Object tracking records:
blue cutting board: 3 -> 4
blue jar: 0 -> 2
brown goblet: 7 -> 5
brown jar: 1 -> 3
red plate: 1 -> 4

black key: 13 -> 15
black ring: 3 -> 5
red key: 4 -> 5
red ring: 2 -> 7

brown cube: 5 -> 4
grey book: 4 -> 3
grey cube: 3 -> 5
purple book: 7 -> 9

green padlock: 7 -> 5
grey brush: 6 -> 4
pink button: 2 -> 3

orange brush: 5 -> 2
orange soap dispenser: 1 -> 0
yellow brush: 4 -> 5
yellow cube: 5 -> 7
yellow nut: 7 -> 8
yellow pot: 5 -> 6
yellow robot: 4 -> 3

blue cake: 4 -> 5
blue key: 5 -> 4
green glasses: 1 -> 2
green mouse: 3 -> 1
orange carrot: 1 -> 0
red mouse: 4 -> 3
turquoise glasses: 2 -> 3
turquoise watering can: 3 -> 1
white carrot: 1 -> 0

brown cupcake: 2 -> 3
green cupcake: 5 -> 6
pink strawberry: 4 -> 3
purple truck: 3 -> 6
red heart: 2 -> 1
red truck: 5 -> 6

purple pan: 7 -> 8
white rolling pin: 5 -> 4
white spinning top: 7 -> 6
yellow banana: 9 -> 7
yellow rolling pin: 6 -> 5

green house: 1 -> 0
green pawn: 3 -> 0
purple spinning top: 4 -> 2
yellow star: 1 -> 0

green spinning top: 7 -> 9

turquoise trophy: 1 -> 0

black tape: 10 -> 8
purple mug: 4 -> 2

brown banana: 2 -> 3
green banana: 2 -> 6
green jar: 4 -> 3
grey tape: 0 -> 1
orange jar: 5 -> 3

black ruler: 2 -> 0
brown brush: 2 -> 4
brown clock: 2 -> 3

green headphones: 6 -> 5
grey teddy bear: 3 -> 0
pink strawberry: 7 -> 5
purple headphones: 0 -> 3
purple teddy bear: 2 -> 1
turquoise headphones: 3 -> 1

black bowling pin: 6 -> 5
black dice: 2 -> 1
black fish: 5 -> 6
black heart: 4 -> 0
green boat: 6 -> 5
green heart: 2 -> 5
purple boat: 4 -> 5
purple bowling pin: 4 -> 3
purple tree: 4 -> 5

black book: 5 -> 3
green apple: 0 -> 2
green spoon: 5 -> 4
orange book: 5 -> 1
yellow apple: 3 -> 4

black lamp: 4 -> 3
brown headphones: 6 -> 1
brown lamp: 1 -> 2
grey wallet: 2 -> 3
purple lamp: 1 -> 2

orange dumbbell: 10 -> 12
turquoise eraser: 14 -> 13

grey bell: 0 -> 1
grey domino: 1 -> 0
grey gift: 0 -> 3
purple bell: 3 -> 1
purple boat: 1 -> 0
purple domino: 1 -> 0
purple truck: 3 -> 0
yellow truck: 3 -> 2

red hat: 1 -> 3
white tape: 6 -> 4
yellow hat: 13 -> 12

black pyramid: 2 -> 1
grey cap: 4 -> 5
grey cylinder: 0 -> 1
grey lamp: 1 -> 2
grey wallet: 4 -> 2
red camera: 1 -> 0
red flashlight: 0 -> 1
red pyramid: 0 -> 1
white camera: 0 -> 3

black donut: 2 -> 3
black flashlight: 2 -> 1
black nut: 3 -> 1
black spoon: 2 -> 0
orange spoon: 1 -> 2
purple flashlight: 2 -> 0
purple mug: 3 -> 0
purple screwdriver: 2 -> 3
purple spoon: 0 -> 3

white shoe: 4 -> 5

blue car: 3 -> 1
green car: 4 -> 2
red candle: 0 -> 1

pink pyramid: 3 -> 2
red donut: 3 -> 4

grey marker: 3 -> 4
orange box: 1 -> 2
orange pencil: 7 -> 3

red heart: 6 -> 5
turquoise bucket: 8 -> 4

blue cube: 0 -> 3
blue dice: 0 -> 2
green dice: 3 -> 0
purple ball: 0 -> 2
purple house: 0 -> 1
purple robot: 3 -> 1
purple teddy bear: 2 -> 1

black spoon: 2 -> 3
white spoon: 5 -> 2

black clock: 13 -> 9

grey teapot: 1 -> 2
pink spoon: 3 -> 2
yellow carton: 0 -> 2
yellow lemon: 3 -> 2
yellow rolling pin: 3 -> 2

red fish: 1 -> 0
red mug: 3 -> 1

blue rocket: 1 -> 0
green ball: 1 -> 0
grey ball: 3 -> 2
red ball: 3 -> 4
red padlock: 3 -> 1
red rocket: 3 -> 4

**Task details**. Print all entries again, exactly.

**Answer box**.
blue cutting board: 3 -> 4
blue jar: 0 -> 2
brown goblet: 7 -> 5
brown jar: 1 -> 3
red plate: 1 -> 4

black key: 13 -> 15
black ring: 3 -> 5
red key: 4 -> 5
red ring: 2 -> 7

brown cube: 5 -> 4
grey book: 4 -> 3
grey cube: 3 -> 5
purple book: 7 -> 9

green padlock: 7 -> 5
grey brush: 6 -> 4
pink button: 2 -> 3

orange brush: 5 -> 2
orange soap dispenser: 1 -> 0
yellow brush: 4 -> 5
yellow cube: 5 -> 7
yellow nut: 7 -> 8
yellow pot: 5 -> 6
yellow robot: 4 -> 3

blue cake: 4 -> 5
blue key: 5 -> 4
green glasses: 1 -> 2
green mouse: 3 -> 1
orange carrot: 1 -> 0
red mouse: 4 -> 3
turquoise glasses: 2 -> 3
turquoise watering can: 3 -> 1
white carrot: 1 -> 0

brown cupcake: 2 -> 3
green cupcake: 5 -> 6
pink strawberry: 4 -> 3
purple truck: 3 -> 6
red heart: 2 -> 1
red truck: 5 -> 6

purple pan: 7 -> 8
white rolling pin: 5 -> 4
white spinning top: 7 -> 6
yellow banana: 9 -> 7
yellow rolling pin: 6 -> 5

green house: 1 -> 0
green pawn: 3 -> 0
purple spinning top: 4 -> 2
yellow star: 1 -> 0

green spinning top: 7 -> 9

turquoise trophy: 1 -> 0

black tape: 10 -> 8
purple mug: 4 -> 2

brown banana: 2 -> 3
green banana: 2 -> 6
green jar: 4 -> 3
grey tape: 0 -> 1
orange jar: 5 -> 3

black ruler: 2 -> 0
brown brush: 2 -> 4
brown clock: 2 -> 3

green headphones: 6 -> 5
grey teddy bear: 3 -> 0
pink strawberry: 7 -> 5
purple headphones: 0 -> 3
purple teddy bear: 2 -> 1
turquoise headphones: 3 -> 1

black bowling pin: 6 -> 5
black dice: 2 -> 1
black fish: 5 -> 6
black heart: 4 -> 0
green boat: 6 -> 5
green heart: 2 -> 5
purple boat: 4 -> 5
purple bowling pin: 4 -> 3
purple tree: 4 -> 5

black book: 5 -> 3
green apple: 0 -> 2
green spoon: 5 -> 4
orange book: 5 -> 1
yellow apple: 3 -> 4

black lamp: 4 -> 3
brown headphones: 6 -> 1
brown lamp: 1 -> 2
grey wallet: 2 -> 3
purple lamp: 1 -> 2

orange dumbbell: 10 -> 12
turquoise eraser: 14 -> 13

grey bell: 0 -> 1
grey domino: 1 -> 0
grey gift: 0 -> 3
purple bell: 3 -> 1
purple boat: 1 -> 0
purple domino: 1 -> 0
purple truck: 3 -> 0
yellow truck: 3 -> 2

red hat: 1 -> 3
white tape: 6 -> 4
yellow hat: 13 -> 12

black pyramid: 2 -> 1
grey cap: 4 -> 5
grey cylinder: 0 -> 1
grey lamp: 1 -> 2
grey wallet: 4 -> 2
red camera: 1 -> 0
red flashlight: 0 -> 1
red pyramid: 0 -> 1
white camera: 0 -> 3

black donut: 2 -> 3
black flashlight: 2 -> 1
black nut: 3 -> 1
black spoon: 2 -> 0
orange spoon: 1 -> 2
purple flashlight: 2 -> 0
purple mug: 3 -> 0
purple screwdriver: 2 -> 3
purple spoon: 0 -> 3

white shoe: 4 -> 5

blue car: 3 -> 1
green car: 4 -> 2
red candle: 0 -> 1

pink pyramid: 3 -> 2
red donut: 3 -> 4

grey marker: 3 -> 4
orange box: 1 -> 2
orange pencil: 7 -> 3

red heart: 6 -> 5
turquoise bucket: 8 -> 4

blue cube: 0 -> 3
blue dice: 0 -> 2
green dice: 3 -> 0
purple ball: 0 -> 2
purple house: 0 -> 1
purple robot: 3 -> 1
purple teddy bear: 2 -> 1

black spoon: 2 -> 3
white spoon: 5 -> 2

black clock: 13 -> 9

grey teapot: 1 -> 2
pink spoon: 3 -> 2
yellow carton: 0 -> 2
yellow lemon: 3 -> 2
yellow rolling pin: 3 -> 2

red fish: 1 -> 0
red mug: 3 -> 1

blue rocket: 1 -> 0
green ball: 1 -> 0
grey ball: 3 -> 2
red ball: 3 -> 4
red padlock: 3 -> 1
red rocket: 3 -> 4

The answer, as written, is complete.